═══ Supplied data ═══
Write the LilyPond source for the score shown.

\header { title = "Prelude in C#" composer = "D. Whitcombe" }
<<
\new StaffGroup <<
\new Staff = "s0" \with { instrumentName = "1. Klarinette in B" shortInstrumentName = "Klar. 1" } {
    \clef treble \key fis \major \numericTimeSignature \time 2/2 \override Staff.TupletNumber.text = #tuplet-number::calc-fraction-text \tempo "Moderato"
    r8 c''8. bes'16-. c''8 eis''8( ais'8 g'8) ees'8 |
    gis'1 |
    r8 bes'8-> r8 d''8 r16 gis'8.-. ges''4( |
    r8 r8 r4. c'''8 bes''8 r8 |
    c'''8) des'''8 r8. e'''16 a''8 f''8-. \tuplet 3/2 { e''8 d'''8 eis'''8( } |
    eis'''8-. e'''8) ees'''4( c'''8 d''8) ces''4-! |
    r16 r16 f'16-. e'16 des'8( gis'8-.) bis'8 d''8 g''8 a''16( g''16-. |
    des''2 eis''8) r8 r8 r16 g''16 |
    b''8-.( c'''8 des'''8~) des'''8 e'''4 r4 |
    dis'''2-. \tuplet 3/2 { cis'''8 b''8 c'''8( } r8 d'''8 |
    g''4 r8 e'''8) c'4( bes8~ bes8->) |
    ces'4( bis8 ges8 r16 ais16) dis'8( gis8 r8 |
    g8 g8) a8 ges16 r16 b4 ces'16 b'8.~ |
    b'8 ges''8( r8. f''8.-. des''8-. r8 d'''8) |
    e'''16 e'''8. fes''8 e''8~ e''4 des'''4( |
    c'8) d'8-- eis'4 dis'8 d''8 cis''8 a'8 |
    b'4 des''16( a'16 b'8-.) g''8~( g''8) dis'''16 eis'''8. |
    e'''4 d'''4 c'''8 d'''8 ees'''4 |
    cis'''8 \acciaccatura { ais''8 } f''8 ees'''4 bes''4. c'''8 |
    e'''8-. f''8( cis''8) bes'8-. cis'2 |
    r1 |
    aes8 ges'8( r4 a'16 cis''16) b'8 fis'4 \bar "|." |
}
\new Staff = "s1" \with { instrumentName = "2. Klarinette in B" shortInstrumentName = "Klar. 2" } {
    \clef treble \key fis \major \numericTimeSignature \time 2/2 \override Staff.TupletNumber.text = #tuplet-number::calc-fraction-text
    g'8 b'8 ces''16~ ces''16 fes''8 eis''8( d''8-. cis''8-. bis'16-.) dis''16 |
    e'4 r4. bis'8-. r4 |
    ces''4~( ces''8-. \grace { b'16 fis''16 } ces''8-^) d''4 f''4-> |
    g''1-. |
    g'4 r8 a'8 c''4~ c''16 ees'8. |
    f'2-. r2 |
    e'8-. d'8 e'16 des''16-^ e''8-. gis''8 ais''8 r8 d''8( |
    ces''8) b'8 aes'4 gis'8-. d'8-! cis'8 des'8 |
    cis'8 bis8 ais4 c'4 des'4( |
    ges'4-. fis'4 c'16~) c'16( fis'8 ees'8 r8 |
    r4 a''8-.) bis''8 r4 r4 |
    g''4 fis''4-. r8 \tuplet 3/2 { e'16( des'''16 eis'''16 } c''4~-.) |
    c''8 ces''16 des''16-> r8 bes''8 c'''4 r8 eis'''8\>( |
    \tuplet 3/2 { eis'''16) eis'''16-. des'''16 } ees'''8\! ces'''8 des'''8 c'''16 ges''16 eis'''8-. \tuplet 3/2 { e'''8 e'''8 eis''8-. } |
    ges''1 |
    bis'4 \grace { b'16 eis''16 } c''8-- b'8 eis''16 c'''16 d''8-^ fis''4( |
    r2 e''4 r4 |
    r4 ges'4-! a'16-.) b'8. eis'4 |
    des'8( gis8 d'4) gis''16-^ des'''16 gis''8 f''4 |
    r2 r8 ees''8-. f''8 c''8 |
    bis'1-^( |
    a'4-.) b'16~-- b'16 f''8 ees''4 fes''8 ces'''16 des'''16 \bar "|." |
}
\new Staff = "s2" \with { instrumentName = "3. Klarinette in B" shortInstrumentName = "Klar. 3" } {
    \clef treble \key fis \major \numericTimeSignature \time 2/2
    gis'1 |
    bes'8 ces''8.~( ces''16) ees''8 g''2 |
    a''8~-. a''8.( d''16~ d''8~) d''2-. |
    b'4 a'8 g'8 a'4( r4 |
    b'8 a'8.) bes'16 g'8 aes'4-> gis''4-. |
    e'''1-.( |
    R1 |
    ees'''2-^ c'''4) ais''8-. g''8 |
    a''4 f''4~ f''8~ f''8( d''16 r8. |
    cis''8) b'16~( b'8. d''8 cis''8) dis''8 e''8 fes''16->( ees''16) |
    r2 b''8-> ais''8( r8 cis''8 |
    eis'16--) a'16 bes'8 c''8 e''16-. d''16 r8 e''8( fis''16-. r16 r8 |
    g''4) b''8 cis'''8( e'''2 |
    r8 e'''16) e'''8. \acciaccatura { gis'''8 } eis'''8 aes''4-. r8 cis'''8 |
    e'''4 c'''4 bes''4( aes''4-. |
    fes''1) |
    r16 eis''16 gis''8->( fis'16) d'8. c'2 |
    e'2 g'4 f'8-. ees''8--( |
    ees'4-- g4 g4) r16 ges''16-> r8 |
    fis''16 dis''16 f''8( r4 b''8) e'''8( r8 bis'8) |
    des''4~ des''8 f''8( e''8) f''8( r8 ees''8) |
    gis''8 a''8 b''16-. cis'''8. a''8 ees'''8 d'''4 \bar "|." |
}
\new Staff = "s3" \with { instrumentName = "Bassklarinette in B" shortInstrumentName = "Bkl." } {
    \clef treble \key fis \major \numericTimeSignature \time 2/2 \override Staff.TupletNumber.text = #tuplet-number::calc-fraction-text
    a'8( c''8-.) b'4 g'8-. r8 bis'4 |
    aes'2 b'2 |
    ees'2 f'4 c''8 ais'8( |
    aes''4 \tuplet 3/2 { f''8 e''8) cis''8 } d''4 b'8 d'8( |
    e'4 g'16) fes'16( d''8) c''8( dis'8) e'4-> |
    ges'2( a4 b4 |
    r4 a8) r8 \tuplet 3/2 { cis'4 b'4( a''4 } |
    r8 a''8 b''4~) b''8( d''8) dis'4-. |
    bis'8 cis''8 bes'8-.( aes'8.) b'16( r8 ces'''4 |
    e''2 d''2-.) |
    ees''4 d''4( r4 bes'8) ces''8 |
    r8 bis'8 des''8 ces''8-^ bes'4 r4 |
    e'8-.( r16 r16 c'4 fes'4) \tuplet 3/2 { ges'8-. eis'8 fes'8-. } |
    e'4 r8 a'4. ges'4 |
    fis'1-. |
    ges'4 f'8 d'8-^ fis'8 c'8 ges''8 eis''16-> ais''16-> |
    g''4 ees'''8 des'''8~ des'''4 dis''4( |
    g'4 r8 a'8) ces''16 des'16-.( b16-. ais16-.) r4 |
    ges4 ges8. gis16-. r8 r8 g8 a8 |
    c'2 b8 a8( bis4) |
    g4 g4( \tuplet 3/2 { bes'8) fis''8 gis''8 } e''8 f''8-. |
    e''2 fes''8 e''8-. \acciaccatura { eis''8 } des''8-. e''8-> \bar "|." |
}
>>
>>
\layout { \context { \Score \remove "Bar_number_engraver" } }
═══
* [Exercise task]:
Locate every line in the records that contains the string "acciaccatura", and copy each of those lines. Case counts.

* [Result of this task]:
    cis'''8 \acciaccatura { ais''8 } f''8 ees'''4 bes''4. c'''8 |
    r8 e'''16) e'''8. \acciaccatura { gis'''8 } eis'''8 aes''4-. r8 cis'''8 |
    e''2 fes''8 e''8-. \acciaccatura { eis''8 } des''8-. e''8-> \bar "|." |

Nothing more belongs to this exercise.